- _EXERCISE PROMPT_:
Please transcribe the records precisely; pictures stay out of your copy.
(EXERCISE INPUTS begins)
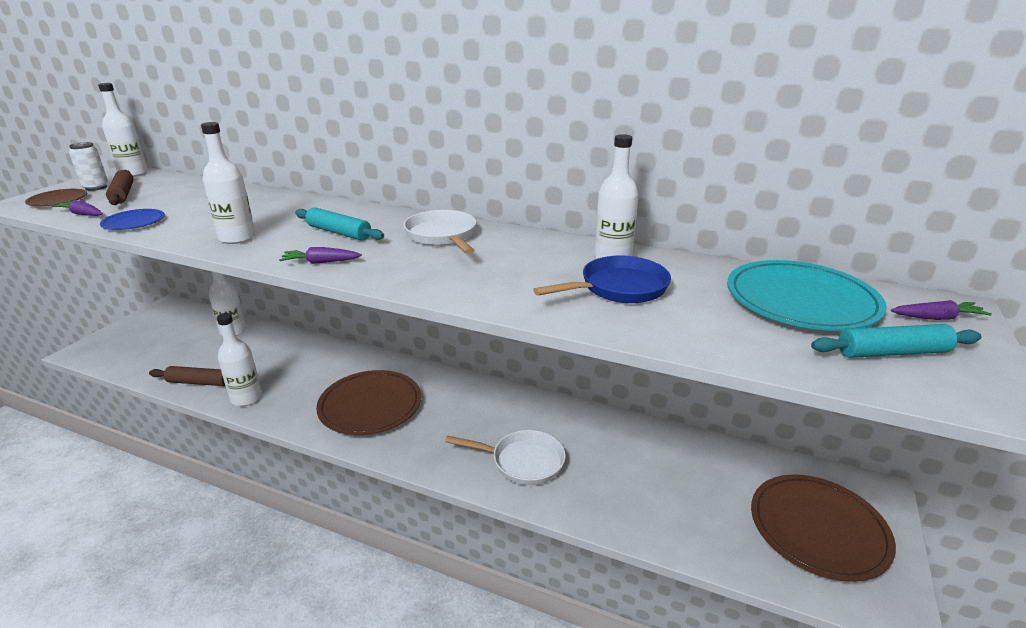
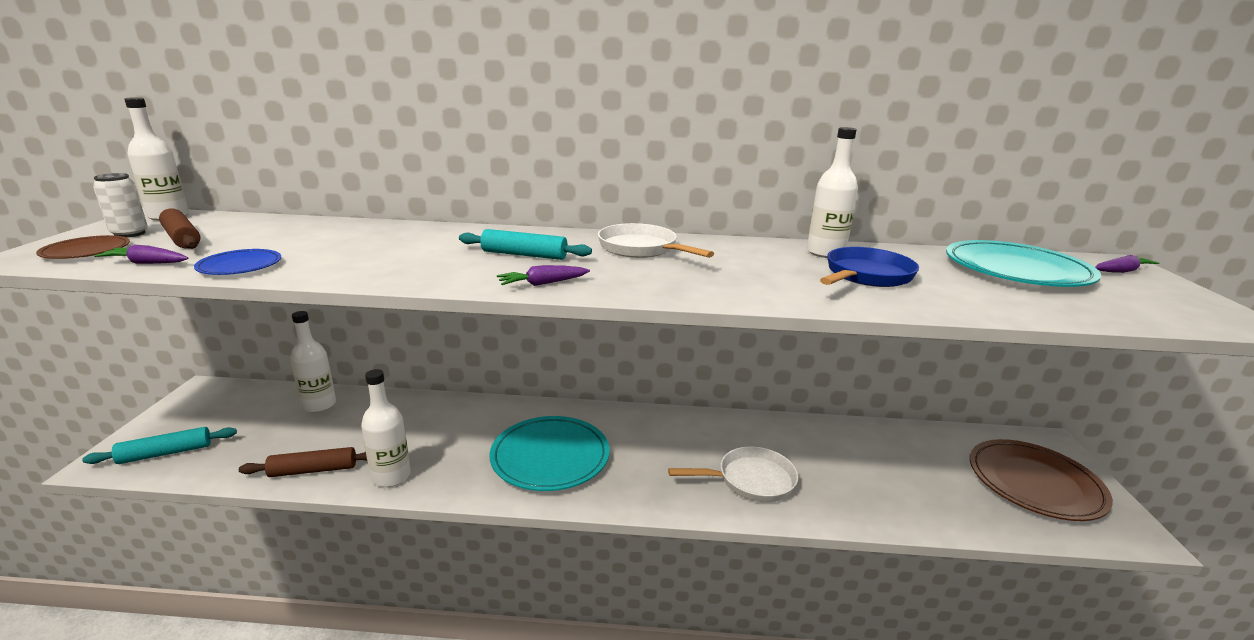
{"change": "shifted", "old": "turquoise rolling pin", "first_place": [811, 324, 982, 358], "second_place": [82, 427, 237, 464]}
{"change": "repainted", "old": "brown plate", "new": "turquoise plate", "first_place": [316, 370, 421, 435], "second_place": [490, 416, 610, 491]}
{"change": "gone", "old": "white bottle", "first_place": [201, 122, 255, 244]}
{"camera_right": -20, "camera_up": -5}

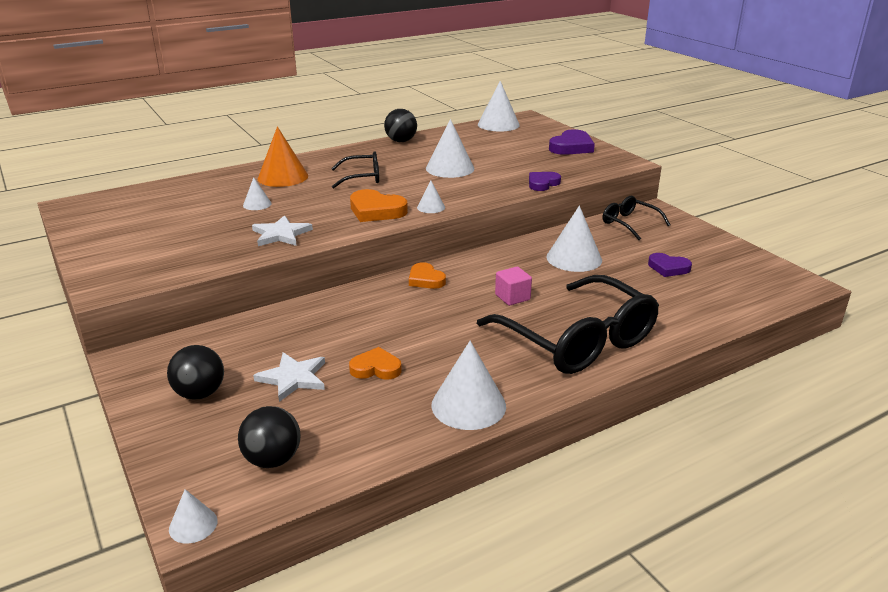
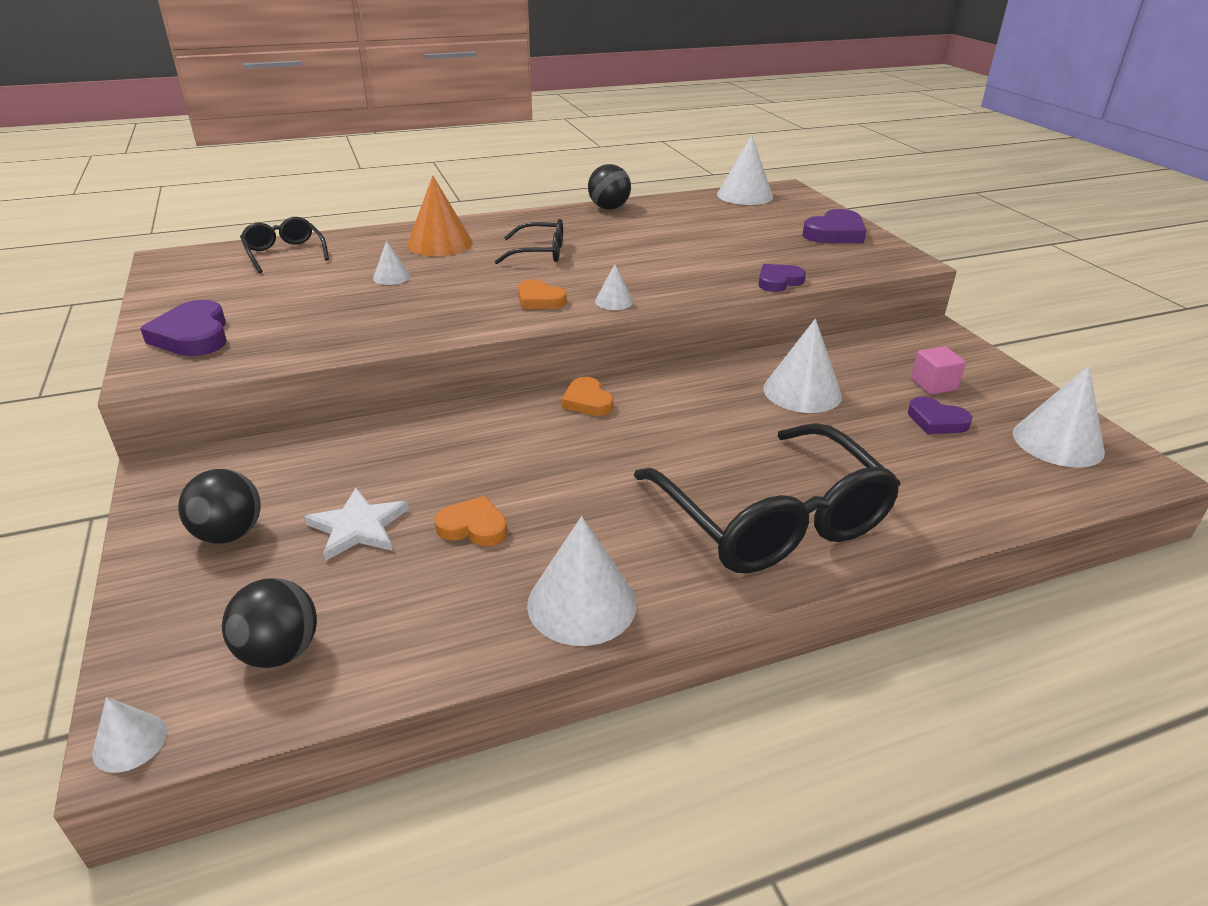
{"change": "new", "new": "purple heart", "second_place": [140, 300, 227, 356]}
{"change": "shifted", "old": "black glasses", "first_place": [603, 196, 671, 240], "second_place": [240, 217, 329, 273]}
{"change": "scaled", "old": "orange heart", "first_place": [350, 189, 408, 222], "second_place": [518, 279, 567, 309], "factor": 0.66}
{"change": "shifted", "old": "pink cube", "first_place": [495, 267, 532, 306], "second_place": [911, 346, 966, 395]}
{"change": "shifted", "old": "white cone", "first_place": [426, 119, 474, 178], "second_place": [1013, 365, 1105, 468]}
{"change": "gone", "old": "white star", "first_place": [252, 215, 313, 246]}
{"camera_right": 10, "camera_up": 5}

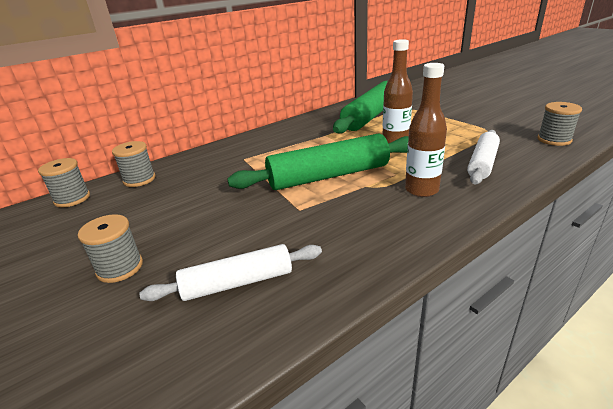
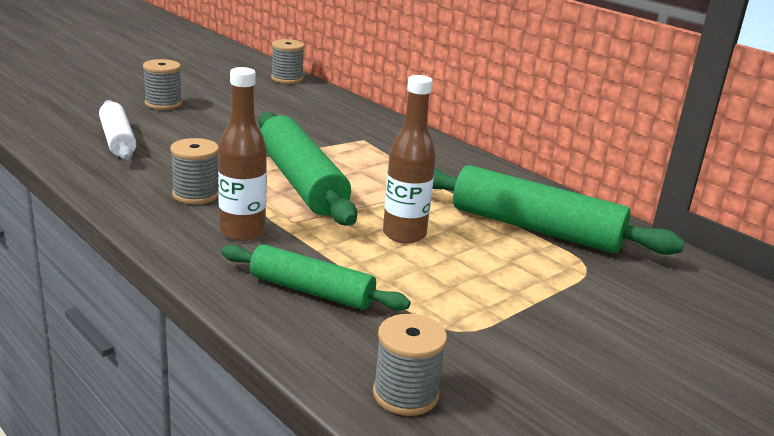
{"change": "shifted", "old": "grey spool", "first_place": [112, 141, 155, 187], "second_place": [170, 138, 219, 204]}
{"change": "repainted", "old": "white rolling pin", "new": "green rolling pin", "first_place": [467, 130, 500, 184], "second_place": [221, 244, 411, 311]}
{"camera_right": 80, "camera_up": -5}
(EXERCISE INPUTS ends)
- _SOLUTION BELOW_:
{"change": "shifted", "old": "turquoise rolling pin", "first_place": [811, 324, 982, 358], "second_place": [82, 427, 237, 464]}
{"change": "repainted", "old": "brown plate", "new": "turquoise plate", "first_place": [316, 370, 421, 435], "second_place": [490, 416, 610, 491]}
{"change": "gone", "old": "white bottle", "first_place": [201, 122, 255, 244]}
{"camera_right": -20, "camera_up": -5}

{"change": "new", "new": "purple heart", "second_place": [140, 300, 227, 356]}
{"change": "shifted", "old": "black glasses", "first_place": [603, 196, 671, 240], "second_place": [240, 217, 329, 273]}
{"change": "scaled", "old": "orange heart", "first_place": [350, 189, 408, 222], "second_place": [518, 279, 567, 309], "factor": 0.66}
{"change": "shifted", "old": "pink cube", "first_place": [495, 267, 532, 306], "second_place": [911, 346, 966, 395]}
{"change": "shifted", "old": "white cone", "first_place": [426, 119, 474, 178], "second_place": [1013, 365, 1105, 468]}
{"change": "gone", "old": "white star", "first_place": [252, 215, 313, 246]}
{"camera_right": 10, "camera_up": 5}

{"change": "shifted", "old": "grey spool", "first_place": [112, 141, 155, 187], "second_place": [170, 138, 219, 204]}
{"change": "repainted", "old": "white rolling pin", "new": "green rolling pin", "first_place": [467, 130, 500, 184], "second_place": [221, 244, 411, 311]}
{"camera_right": 80, "camera_up": -5}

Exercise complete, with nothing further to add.